[Before-and-after change records]
-------

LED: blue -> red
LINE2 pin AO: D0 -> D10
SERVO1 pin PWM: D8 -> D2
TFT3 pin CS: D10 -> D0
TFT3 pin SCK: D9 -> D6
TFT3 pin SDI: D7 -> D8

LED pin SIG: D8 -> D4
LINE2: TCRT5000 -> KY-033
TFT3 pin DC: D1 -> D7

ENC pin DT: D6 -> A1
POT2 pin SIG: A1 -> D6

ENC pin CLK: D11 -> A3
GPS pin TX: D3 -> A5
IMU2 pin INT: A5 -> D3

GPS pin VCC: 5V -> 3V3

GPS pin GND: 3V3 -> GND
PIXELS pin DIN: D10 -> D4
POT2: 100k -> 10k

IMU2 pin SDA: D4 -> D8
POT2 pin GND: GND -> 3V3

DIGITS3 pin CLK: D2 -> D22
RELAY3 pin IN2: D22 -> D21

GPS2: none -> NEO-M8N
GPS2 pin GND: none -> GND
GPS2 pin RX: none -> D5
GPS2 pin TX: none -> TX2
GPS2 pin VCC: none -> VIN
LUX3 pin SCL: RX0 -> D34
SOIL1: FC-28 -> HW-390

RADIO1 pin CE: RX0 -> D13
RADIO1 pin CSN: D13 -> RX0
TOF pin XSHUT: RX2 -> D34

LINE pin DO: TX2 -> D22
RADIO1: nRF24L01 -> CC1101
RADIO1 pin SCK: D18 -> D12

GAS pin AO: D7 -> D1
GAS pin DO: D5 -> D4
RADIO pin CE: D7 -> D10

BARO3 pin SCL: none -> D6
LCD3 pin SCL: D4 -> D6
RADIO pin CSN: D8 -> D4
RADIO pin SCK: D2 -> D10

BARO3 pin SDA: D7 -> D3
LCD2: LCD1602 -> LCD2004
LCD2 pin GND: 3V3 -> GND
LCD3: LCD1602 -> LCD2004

-------

» What the task requires
Find the word "none" in the data and show each line that holds it.

» Completed task
GPS2: none -> NEO-M8N
GPS2 pin GND: none -> GND
GPS2 pin RX: none -> D5
GPS2 pin TX: none -> TX2
GPS2 pin VCC: none -> VIN
BARO3 pin SCL: none -> D6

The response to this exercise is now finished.